REQUIRED WORK.
From the first line down to the one containing "R8: none -> 22k (3V3, FB)", reproduce the entries below exactly and leave out the pictures.

RECORDS FOR PROCESSING.
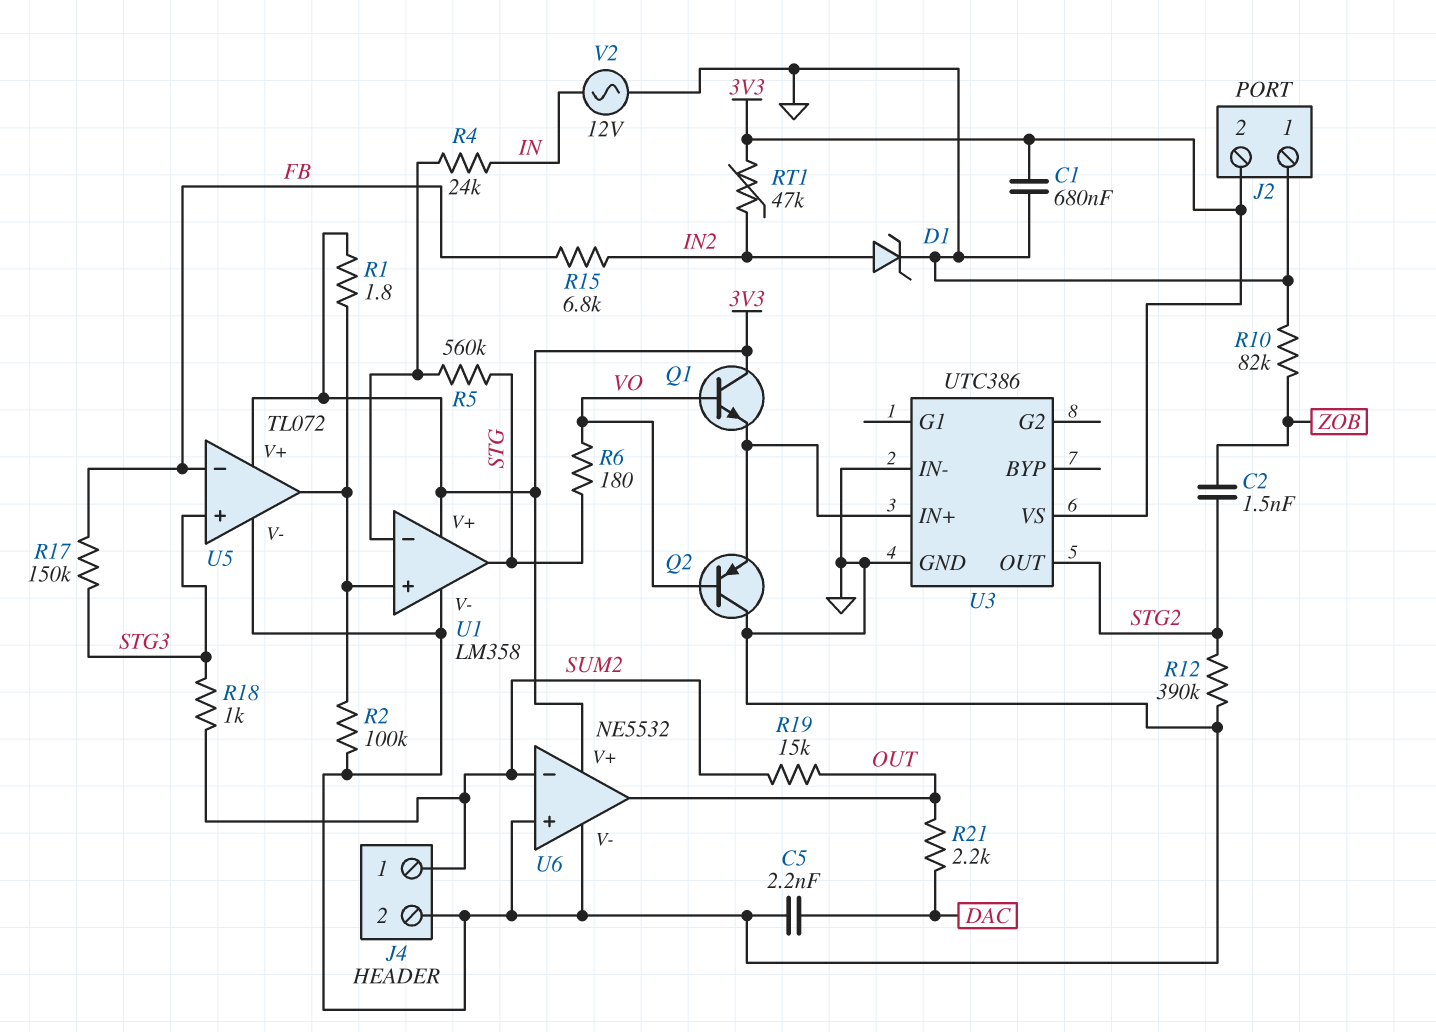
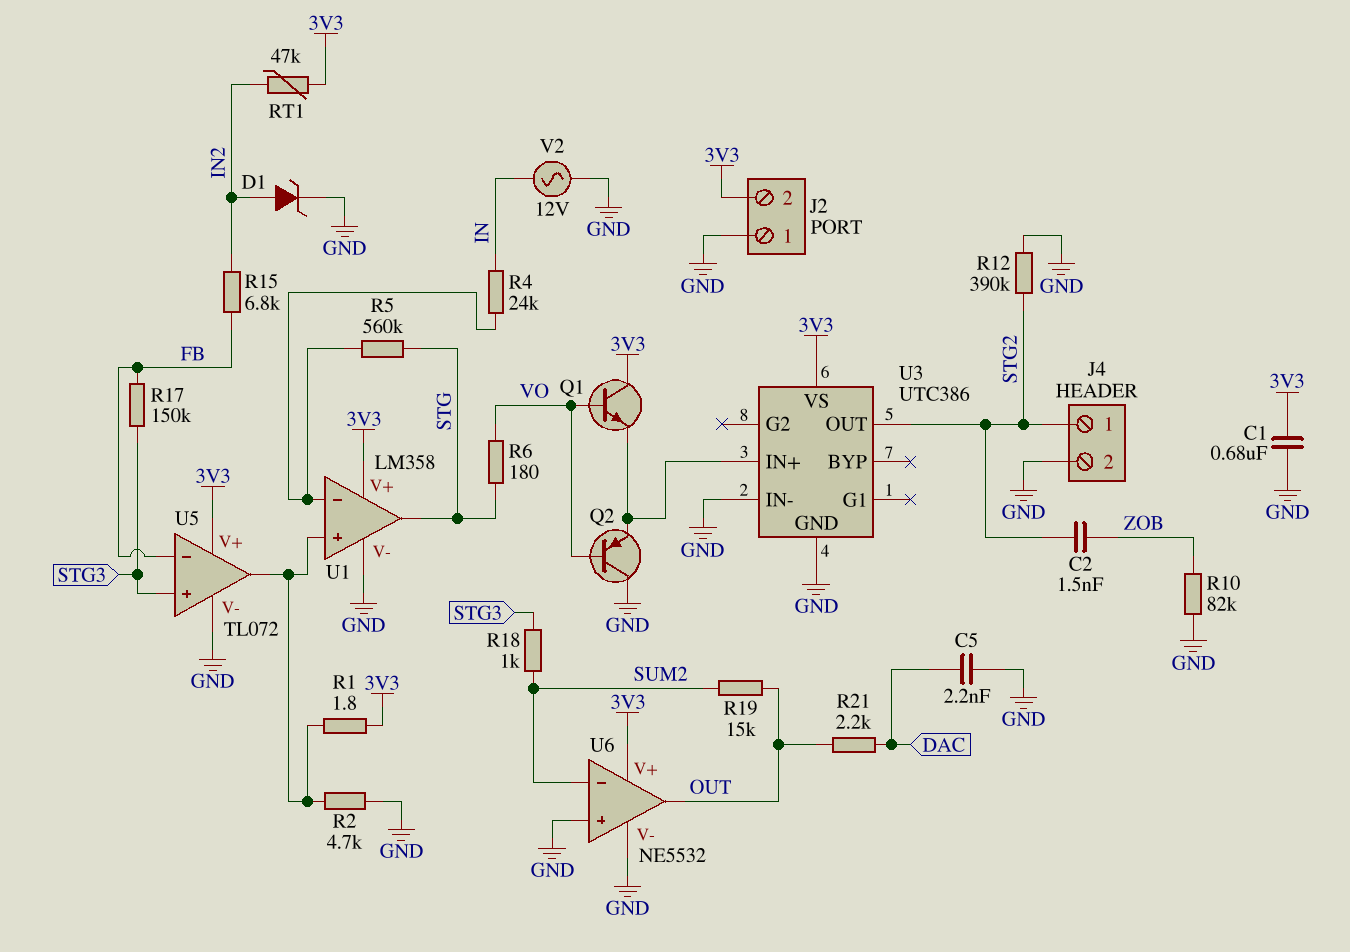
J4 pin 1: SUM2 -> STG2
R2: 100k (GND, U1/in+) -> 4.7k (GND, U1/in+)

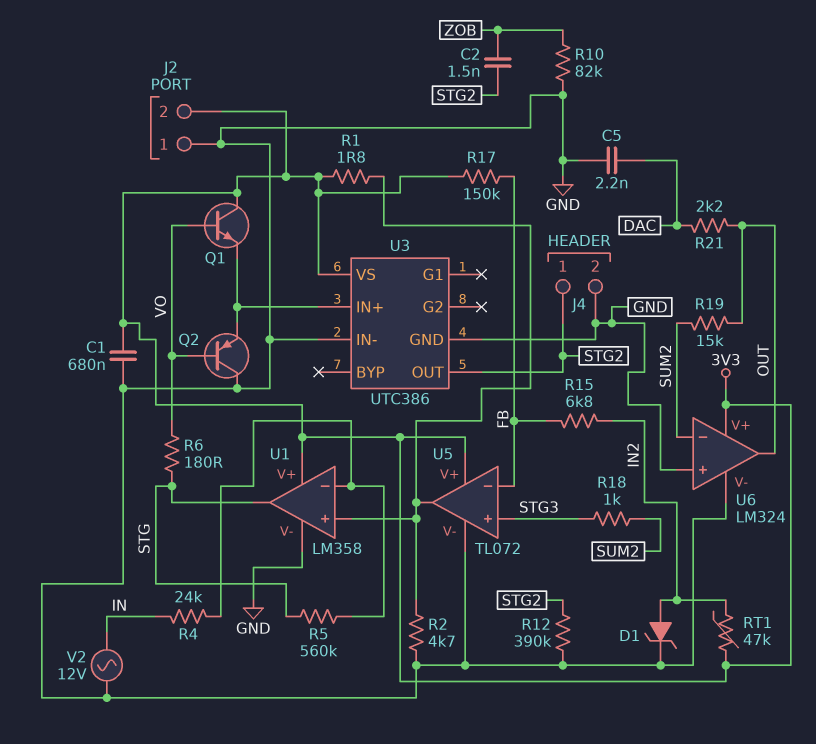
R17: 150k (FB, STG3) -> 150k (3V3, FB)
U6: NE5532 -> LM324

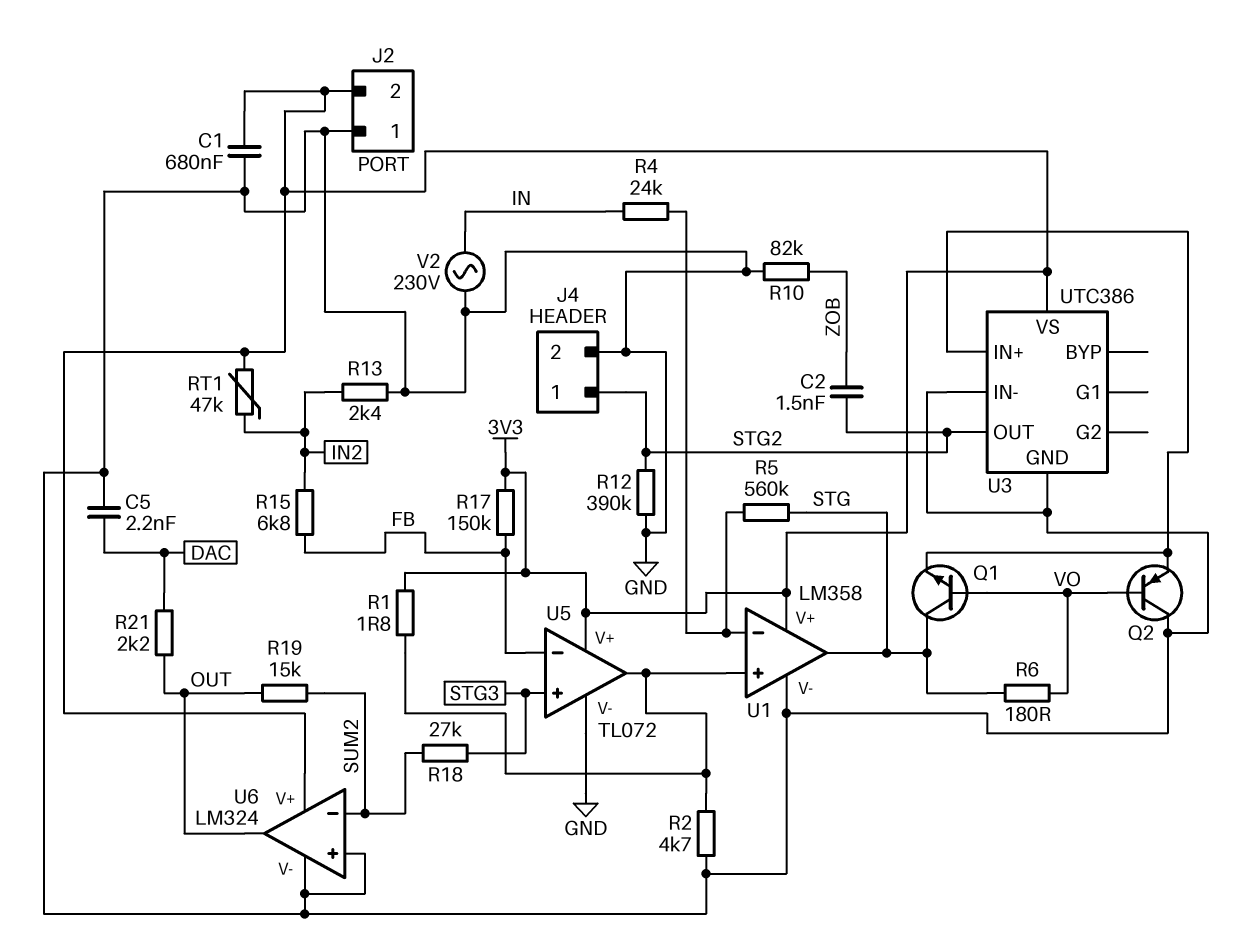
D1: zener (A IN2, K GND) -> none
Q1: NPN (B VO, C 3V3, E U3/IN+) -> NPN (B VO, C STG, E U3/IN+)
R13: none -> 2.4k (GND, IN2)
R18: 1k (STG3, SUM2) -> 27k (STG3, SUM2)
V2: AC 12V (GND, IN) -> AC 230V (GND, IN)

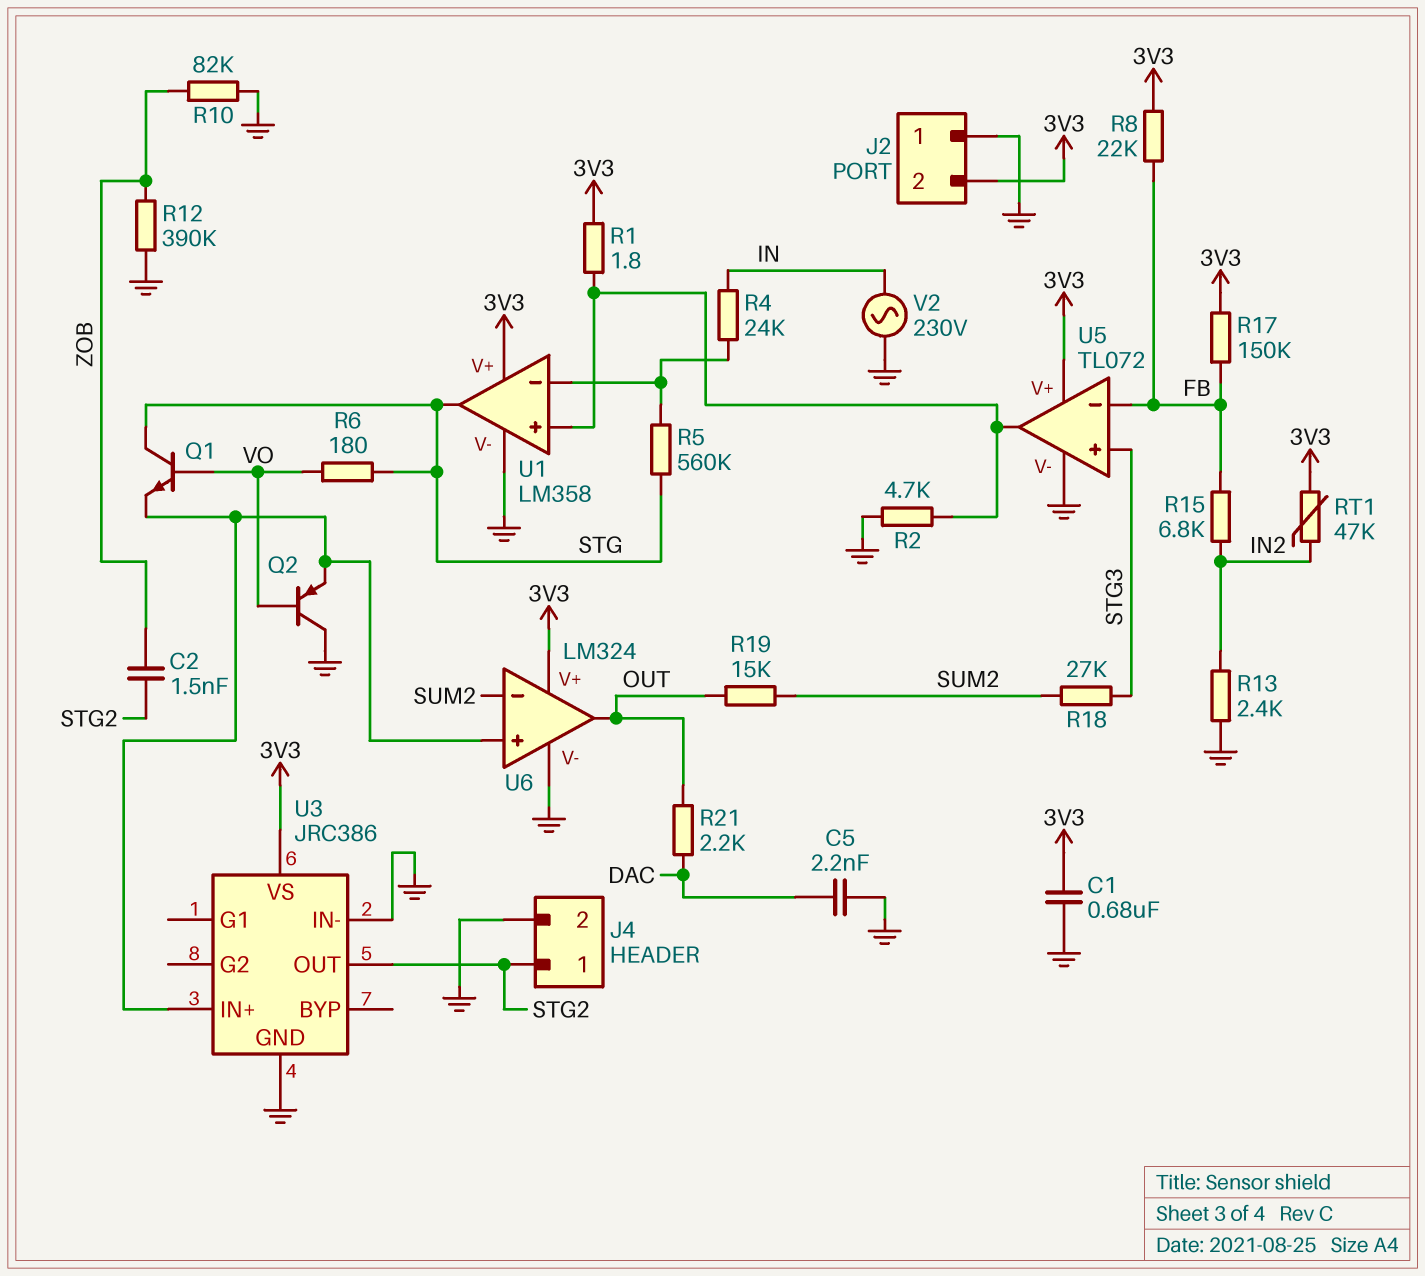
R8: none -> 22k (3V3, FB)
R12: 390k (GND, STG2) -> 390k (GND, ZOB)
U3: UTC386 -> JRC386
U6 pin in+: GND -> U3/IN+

EXERCISE ANSWER.
J4 pin 1: SUM2 -> STG2
R2: 100k (GND, U1/in+) -> 4.7k (GND, U1/in+)

R17: 150k (FB, STG3) -> 150k (3V3, FB)
U6: NE5532 -> LM324

D1: zener (A IN2, K GND) -> none
Q1: NPN (B VO, C 3V3, E U3/IN+) -> NPN (B VO, C STG, E U3/IN+)
R13: none -> 2.4k (GND, IN2)
R18: 1k (STG3, SUM2) -> 27k (STG3, SUM2)
V2: AC 12V (GND, IN) -> AC 230V (GND, IN)

R8: none -> 22k (3V3, FB)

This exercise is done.